_DATASET RECORDS_:
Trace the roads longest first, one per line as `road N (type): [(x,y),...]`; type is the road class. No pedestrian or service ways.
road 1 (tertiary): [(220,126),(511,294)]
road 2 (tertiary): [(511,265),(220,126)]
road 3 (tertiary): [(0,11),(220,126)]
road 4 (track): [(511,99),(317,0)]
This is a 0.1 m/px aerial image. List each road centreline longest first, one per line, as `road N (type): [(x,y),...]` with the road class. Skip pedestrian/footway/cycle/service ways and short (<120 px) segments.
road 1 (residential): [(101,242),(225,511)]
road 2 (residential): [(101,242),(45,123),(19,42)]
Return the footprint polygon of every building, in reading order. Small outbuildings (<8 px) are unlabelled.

---

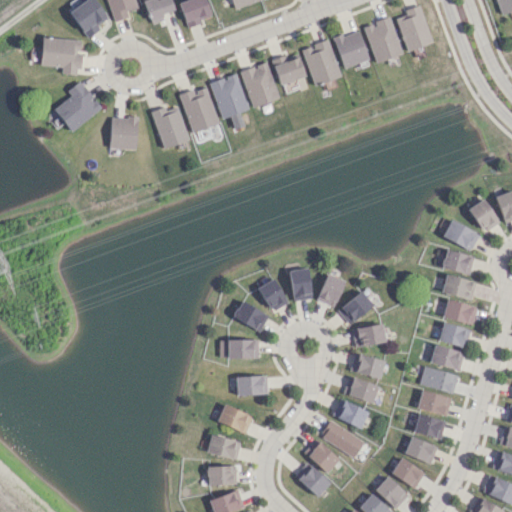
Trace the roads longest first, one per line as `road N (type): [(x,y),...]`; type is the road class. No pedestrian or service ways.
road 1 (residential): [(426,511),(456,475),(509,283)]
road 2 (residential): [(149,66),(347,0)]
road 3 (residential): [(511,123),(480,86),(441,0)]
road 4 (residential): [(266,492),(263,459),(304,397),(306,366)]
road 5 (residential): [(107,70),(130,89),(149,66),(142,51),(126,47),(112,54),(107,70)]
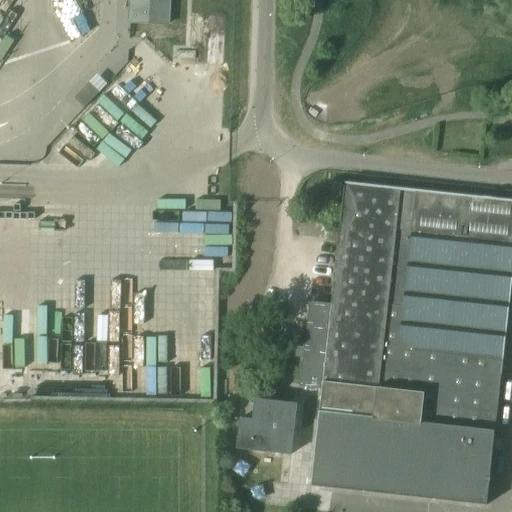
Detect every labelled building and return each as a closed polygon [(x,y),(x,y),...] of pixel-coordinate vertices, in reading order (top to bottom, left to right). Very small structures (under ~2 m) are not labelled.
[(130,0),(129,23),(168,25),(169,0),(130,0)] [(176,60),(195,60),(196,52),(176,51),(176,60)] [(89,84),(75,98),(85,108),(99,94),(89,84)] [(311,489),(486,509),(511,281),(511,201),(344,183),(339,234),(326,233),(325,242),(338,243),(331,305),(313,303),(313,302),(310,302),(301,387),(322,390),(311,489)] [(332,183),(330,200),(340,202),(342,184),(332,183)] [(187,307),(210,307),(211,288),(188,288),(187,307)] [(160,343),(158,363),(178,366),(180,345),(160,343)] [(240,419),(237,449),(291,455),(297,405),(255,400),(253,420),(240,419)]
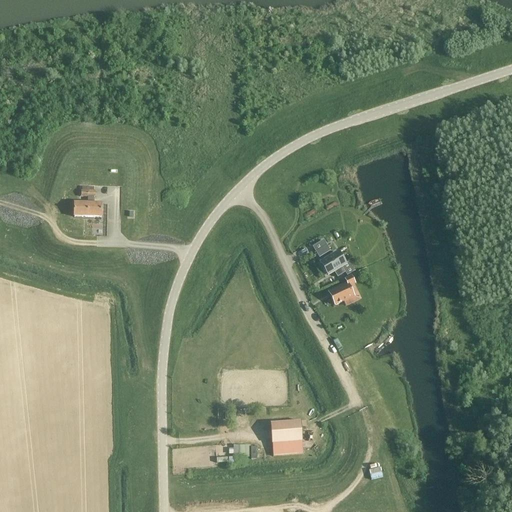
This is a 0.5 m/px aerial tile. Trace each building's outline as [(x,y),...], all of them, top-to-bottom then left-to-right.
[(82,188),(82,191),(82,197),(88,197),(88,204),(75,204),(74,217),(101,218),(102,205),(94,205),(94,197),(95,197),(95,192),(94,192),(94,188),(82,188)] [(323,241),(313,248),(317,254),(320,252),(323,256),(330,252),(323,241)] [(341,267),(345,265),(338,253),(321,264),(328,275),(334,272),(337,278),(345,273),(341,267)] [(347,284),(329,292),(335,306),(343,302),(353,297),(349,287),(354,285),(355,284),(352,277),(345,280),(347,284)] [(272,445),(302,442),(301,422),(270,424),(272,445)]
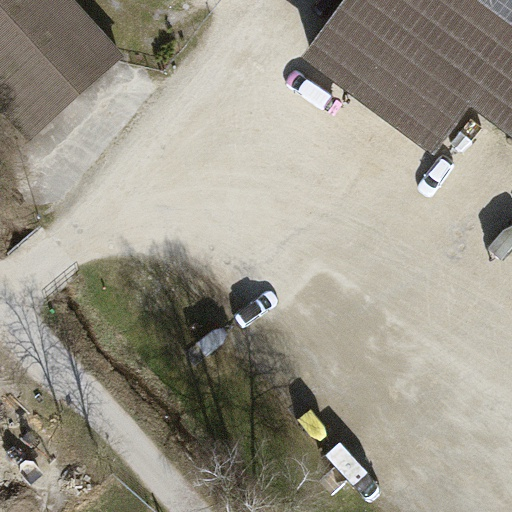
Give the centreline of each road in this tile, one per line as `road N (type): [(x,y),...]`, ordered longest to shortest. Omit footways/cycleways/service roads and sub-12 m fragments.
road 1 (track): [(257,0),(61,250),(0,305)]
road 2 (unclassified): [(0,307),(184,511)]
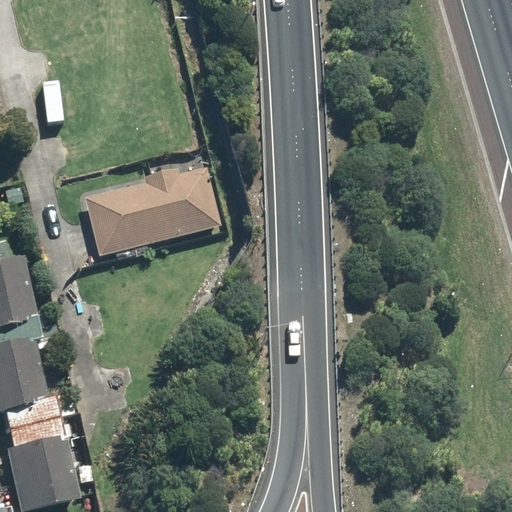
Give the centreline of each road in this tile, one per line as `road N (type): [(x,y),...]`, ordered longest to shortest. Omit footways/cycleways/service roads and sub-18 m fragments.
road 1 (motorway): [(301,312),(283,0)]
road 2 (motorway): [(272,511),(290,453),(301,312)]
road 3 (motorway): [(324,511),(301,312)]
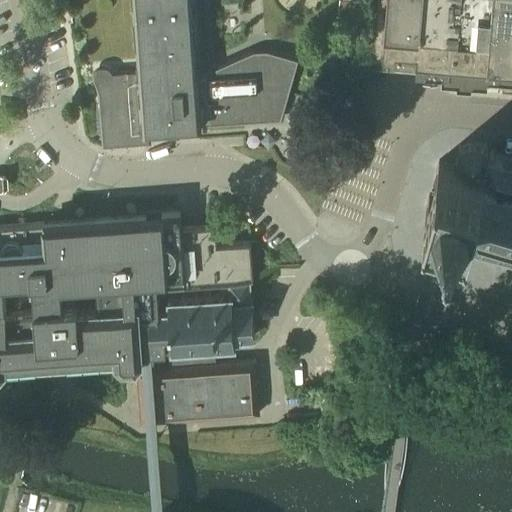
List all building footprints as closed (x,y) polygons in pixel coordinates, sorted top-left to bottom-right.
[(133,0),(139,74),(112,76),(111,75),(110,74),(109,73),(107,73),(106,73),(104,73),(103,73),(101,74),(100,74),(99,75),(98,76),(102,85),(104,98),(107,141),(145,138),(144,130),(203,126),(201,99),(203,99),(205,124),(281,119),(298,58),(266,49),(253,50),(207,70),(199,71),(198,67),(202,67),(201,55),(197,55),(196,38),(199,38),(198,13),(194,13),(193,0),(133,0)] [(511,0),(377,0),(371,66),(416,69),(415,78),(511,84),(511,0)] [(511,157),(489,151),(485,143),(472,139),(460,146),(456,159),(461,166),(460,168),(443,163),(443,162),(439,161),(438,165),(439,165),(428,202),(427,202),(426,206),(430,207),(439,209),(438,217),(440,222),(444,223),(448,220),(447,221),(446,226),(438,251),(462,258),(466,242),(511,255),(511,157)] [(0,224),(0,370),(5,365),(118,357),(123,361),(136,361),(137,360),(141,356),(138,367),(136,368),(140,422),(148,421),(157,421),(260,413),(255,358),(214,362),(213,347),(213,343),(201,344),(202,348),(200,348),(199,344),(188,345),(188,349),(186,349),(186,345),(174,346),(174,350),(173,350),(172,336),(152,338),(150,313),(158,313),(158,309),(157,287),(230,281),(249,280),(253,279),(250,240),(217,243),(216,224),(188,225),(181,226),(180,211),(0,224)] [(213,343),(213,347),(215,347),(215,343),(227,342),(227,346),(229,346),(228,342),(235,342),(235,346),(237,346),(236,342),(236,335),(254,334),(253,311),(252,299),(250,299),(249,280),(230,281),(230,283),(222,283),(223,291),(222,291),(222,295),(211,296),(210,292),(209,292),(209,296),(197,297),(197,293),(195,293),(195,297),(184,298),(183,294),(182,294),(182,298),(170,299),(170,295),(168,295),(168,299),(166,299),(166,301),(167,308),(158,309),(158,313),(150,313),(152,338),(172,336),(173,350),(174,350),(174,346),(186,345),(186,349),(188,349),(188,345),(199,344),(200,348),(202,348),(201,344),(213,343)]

* * *

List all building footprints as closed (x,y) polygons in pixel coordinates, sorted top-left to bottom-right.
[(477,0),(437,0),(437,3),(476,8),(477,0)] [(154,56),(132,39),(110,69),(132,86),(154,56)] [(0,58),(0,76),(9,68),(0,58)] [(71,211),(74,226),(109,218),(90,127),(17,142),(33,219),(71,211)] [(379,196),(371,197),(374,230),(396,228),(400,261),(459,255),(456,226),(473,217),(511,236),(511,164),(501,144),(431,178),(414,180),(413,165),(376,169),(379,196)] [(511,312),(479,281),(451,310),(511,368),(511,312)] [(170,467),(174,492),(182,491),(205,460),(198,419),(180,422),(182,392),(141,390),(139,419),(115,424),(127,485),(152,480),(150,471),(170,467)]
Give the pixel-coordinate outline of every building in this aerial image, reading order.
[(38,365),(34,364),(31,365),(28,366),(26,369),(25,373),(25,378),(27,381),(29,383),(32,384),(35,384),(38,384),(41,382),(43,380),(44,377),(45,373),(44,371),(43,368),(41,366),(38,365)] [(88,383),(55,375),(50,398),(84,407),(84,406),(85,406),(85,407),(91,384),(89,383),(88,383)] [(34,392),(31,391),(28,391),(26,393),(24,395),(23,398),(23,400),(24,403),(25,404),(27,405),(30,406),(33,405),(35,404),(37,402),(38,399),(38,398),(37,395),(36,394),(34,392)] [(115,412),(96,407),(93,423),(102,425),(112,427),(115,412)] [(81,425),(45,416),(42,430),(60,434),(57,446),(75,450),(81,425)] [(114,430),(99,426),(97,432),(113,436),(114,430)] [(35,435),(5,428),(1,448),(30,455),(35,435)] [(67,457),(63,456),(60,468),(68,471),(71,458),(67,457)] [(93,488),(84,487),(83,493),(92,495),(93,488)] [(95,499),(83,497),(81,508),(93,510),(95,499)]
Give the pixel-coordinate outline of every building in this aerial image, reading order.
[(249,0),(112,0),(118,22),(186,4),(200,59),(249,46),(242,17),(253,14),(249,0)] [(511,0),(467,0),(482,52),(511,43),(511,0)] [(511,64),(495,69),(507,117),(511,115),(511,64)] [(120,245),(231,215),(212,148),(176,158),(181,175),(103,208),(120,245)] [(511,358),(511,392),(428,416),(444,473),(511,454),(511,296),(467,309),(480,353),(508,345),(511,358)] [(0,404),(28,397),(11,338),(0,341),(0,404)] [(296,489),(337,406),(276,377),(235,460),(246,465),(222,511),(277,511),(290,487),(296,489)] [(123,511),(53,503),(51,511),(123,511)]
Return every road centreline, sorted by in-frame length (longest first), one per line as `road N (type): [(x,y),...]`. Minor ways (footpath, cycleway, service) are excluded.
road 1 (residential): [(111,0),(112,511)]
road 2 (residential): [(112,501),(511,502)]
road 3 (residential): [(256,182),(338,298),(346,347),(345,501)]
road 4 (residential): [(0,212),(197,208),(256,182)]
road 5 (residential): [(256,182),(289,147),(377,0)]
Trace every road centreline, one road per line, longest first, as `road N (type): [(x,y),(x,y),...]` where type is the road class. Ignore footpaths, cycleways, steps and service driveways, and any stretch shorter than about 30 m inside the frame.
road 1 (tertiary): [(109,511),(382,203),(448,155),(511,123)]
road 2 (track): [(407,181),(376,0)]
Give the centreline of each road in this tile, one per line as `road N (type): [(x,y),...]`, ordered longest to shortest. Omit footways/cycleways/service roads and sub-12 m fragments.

_EXERCISE AIM_: Identify each line above that contains the word "tile" and copy every one of those lines in full.

_EXERCISE SOLUTION_:
This is a 0.5 m/px aerial tile. Trace each building's outline as [(x,y),...], all of them, top-to-bottom then left-to-right.
Give the centreline of each road in this tile, one per line as `road N (type): [(x,y),...]`, ordered longest to shortest. Omit footways/cycleways/service roads and sub-12 m fragments.
Give the centreline of each road in this tile, one per line as `road N (type): [(x,y),...]`, ordered longest to shortest. Omit footways/cycleways/service roads and sub-18 m fragments.
Give the centreline of each road in this tile, one per line as `road N (type): [(x,y),...]`, ordered longest to shortest. Omit footways/cycleways/service roads and sub-12 m fragments.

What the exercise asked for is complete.